#### [EXERCISE DIRECTIONS]
Report every line below that contains the string "pizz", copying each such line in full.
RECORD EXCERPTS start
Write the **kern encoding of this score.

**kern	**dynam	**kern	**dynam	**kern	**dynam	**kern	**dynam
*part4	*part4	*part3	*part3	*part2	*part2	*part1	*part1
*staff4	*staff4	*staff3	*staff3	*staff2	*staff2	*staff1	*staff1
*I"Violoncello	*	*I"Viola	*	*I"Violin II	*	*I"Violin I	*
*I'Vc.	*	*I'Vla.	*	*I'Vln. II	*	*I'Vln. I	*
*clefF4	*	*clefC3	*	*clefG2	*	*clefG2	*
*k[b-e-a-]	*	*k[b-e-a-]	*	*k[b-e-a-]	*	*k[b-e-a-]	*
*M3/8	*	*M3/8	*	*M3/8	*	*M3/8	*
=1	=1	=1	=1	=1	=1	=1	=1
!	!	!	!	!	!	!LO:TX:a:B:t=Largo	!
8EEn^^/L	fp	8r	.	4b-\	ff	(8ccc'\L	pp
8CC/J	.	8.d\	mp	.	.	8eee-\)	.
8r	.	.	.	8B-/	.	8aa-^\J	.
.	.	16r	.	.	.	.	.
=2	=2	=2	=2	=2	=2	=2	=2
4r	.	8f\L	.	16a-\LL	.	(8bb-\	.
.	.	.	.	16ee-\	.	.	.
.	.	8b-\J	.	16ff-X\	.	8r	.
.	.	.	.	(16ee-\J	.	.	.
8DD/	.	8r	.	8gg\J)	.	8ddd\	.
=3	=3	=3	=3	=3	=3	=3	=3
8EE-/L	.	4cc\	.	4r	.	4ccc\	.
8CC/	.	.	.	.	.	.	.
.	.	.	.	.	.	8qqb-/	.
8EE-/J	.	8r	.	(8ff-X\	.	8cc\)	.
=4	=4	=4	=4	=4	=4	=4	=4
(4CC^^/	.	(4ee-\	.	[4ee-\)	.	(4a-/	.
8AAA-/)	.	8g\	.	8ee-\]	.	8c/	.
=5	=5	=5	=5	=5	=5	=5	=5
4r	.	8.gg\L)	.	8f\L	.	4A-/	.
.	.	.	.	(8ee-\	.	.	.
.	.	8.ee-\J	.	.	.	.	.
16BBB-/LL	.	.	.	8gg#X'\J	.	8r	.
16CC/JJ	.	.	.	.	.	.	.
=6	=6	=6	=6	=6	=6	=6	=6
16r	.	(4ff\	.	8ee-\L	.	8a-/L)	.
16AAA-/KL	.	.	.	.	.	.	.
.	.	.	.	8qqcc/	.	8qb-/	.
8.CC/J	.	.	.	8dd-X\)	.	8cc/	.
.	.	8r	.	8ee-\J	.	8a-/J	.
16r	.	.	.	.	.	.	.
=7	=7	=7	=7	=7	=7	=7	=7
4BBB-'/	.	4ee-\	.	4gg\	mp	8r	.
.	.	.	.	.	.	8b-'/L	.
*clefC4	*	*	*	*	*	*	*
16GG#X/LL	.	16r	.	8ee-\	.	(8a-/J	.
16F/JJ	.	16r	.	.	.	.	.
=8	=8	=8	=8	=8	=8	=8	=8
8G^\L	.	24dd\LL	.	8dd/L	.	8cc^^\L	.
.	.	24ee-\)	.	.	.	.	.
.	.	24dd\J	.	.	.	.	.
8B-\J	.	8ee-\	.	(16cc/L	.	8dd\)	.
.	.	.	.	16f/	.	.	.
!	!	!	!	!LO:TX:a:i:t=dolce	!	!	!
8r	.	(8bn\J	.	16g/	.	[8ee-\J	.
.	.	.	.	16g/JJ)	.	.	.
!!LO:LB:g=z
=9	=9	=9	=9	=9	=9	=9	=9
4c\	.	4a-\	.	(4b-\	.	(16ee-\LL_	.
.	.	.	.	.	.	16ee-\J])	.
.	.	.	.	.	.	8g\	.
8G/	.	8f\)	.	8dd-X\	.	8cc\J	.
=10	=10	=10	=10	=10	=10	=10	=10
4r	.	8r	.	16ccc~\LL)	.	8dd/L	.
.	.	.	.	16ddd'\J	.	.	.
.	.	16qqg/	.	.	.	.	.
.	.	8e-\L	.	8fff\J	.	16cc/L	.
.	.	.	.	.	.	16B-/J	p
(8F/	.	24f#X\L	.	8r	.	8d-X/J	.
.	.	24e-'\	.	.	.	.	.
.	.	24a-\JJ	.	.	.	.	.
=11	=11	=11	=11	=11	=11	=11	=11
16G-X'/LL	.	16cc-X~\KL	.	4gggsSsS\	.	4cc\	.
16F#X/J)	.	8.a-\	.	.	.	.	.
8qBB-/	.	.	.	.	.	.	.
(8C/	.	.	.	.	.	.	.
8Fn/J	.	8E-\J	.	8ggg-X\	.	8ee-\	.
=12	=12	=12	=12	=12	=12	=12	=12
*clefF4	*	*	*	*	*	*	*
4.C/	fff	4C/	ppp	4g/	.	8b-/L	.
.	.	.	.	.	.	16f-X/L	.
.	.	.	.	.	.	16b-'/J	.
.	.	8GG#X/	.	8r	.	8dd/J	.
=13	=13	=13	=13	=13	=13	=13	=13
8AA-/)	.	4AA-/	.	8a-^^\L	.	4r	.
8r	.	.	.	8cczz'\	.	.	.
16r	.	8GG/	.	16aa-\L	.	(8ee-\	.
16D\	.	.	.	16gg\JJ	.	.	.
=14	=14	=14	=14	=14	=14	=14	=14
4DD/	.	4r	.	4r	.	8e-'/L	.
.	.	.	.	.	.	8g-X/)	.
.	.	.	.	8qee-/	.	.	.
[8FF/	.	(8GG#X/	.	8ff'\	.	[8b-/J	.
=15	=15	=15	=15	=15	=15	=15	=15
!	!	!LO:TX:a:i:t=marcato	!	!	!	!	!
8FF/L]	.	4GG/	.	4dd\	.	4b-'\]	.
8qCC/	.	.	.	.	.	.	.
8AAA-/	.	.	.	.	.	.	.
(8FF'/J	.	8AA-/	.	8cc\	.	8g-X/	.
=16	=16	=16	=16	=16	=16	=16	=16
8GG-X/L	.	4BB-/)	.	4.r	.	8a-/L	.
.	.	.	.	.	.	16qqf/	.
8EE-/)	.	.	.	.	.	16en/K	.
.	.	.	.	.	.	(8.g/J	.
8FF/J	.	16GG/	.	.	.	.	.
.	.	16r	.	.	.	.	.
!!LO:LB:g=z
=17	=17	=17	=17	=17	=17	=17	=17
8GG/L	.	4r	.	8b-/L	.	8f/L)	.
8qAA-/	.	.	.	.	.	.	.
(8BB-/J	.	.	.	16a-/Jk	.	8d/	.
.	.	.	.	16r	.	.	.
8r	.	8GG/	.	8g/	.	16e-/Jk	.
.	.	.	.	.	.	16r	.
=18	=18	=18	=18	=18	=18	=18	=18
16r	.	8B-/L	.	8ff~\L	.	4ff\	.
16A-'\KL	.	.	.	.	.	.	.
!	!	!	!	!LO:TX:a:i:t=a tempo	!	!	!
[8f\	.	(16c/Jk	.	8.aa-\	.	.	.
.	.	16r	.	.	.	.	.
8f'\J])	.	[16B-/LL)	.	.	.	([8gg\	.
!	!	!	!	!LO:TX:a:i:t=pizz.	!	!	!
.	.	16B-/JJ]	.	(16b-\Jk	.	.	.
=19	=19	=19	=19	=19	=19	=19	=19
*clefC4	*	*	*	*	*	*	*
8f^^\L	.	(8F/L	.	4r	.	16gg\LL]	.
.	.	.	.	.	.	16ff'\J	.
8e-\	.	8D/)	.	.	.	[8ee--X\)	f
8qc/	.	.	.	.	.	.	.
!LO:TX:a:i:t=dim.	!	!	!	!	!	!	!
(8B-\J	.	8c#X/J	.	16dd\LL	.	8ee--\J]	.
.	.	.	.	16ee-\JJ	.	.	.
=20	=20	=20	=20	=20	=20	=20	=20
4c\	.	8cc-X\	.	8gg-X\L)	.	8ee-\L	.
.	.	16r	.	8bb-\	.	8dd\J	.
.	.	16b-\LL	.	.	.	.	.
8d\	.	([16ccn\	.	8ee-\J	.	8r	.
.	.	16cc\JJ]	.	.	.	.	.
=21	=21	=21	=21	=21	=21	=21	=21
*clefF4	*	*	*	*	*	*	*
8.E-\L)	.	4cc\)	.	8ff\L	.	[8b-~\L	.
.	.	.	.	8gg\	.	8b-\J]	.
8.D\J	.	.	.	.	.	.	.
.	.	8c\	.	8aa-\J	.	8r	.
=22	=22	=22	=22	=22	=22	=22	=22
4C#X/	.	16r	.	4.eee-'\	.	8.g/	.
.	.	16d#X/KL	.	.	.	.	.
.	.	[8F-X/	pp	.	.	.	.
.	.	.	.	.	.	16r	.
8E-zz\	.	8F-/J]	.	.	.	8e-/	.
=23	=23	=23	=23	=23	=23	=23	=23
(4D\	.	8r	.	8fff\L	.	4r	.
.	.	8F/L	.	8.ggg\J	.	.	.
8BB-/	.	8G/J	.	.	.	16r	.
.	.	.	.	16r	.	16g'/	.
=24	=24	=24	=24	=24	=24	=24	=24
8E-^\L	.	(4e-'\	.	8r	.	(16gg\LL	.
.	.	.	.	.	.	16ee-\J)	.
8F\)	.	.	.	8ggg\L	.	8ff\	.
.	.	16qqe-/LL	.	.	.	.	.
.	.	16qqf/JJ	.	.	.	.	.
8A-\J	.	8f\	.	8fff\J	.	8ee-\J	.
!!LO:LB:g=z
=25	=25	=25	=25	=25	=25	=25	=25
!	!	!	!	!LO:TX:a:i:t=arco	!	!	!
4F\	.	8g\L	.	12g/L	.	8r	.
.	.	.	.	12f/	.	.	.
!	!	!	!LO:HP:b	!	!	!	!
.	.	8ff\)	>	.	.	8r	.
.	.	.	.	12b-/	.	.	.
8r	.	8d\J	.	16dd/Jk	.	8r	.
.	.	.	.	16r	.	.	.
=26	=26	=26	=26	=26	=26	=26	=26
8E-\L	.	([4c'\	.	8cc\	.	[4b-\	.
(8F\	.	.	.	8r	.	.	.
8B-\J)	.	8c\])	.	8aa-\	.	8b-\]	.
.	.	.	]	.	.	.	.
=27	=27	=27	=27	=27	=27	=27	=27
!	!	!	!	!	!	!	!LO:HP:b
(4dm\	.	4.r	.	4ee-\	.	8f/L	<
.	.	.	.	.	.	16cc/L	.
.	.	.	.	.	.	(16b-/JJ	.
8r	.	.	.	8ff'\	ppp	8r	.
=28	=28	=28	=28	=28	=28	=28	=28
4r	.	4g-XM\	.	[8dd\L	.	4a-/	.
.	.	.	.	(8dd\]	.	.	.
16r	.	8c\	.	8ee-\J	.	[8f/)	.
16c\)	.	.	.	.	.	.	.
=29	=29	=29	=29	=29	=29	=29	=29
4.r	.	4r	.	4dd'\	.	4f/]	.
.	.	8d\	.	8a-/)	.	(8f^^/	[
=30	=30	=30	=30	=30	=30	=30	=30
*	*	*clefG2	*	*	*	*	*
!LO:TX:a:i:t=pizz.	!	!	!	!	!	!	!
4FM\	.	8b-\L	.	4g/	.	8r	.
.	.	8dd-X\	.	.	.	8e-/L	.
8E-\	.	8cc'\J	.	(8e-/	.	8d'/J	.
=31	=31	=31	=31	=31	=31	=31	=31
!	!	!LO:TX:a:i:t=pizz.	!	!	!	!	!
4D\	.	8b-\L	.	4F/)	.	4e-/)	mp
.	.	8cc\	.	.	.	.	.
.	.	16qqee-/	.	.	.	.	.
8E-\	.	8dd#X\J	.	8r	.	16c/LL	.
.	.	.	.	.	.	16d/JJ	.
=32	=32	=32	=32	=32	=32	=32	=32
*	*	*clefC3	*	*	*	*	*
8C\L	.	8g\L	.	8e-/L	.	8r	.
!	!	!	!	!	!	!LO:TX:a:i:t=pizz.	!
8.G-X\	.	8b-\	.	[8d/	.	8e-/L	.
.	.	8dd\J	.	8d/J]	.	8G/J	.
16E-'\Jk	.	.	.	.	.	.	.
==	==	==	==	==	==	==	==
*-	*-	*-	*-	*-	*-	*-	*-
RECORD EXCERPTS end
#### [FULL SOLUTION]
!	!	!	!	!LO:TX:a:i:t=pizz.	!	!	!
!LO:TX:a:i:t=pizz.	!	!	!	!	!	!	!
!	!	!LO:TX:a:i:t=pizz.	!	!	!	!	!
!	!	!	!	!	!	!LO:TX:a:i:t=pizz.	!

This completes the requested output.